Render every line of the records below as a JSON list of strings, one string per line, with blank lines omitted.

* [Records shown]
────────────────────────────────────────
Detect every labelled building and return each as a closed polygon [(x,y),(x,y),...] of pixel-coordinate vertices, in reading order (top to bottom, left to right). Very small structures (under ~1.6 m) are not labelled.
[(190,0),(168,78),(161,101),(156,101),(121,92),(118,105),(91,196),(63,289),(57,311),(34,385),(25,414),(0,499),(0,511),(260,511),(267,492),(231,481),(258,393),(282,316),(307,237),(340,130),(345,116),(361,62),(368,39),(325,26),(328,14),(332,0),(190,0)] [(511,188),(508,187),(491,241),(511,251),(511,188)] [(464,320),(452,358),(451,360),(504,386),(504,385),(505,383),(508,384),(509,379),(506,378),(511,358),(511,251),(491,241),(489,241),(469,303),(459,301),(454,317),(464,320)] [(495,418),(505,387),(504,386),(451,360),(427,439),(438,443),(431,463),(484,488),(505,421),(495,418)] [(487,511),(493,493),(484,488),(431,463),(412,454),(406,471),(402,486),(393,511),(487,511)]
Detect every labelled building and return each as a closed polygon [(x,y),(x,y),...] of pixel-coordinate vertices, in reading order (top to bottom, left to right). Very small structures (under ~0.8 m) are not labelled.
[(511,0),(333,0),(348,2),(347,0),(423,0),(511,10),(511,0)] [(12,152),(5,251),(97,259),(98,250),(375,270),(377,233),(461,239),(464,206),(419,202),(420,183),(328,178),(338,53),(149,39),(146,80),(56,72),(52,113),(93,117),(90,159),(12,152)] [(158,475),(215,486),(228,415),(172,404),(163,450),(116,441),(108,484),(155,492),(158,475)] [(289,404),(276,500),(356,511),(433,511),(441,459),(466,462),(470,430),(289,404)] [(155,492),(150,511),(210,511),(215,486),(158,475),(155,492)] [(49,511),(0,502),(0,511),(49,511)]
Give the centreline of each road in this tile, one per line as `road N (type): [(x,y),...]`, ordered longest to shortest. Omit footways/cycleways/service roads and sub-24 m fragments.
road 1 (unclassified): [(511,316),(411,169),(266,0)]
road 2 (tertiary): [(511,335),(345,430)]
────────────────────────────────────────
* [Full response]
[
  "Detect every labelled building and return each as a closed polygon [(x,y),(x,y),...] of pixel-coordinate vertices, in reading order (top to bottom, left to right). Very small structures (under ~1.6 m) are not labelled.",
  "[(190,0),(168,78),(161,101),(156,101),(121,92),(118,105),(91,196),(63,289),(57,311),(34,385),(25,414),(0,499),(0,511),(260,511),(267,492),(231,481),(258,393),(282,316),(307,237),(340,130),(345,116),(361,62),(368,39),(325,26),(328,14),(332,0),(190,0)] [(511,188),(508,187),(491,241),(511,251),(511,188)] [(464,320),(452,358),(451,360),(504,386),(504,385),(505,383),(508,384),(509,379),(506,378),(511,358),(511,251),(491,241),(489,241),(469,303),(459,301),(454,317),(464,320)] [(495,418),(505,387),(504,386),(451,360),(427,439),(438,443),(431,463),(484,488),(505,421),(495,418)] [(487,511),(493,493),(484,488),(431,463),(412,454),(406,471),(402,486),(393,511),(487,511)]",
  "Detect every labelled building and return each as a closed polygon [(x,y),(x,y),...] of pixel-coordinate vertices, in reading order (top to bottom, left to right). Very small structures (under ~0.8 m) are not labelled.",
  "[(511,0),(333,0),(348,2),(347,0),(423,0),(511,10),(511,0)] [(12,152),(5,251),(97,259),(98,250),(375,270),(377,233),(461,239),(464,206),(419,202),(420,183),(328,178),(338,53),(149,39),(146,80),(56,72),(52,113),(93,117),(90,159),(12,152)] [(158,475),(215,486),(228,415),(172,404),(163,450),(116,441),(108,484),(155,492),(158,475)] [(289,404),(276,500),(356,511),(433,511),(441,459),(466,462),(470,430),(289,404)] [(155,492),(150,511),(210,511),(215,486),(158,475),(155,492)] [(49,511),(0,502),(0,511),(49,511)]",
  "Give the centreline of each road in this tile, one per line as `road N (type): [(x,y),...]`, ordered longest to shortest. Omit footways/cycleways/service roads and sub-24 m fragments.",
  "road 1 (unclassified): [(511,316),(411,169),(266,0)]",
  "road 2 (tertiary): [(511,335),(345,430)]"
]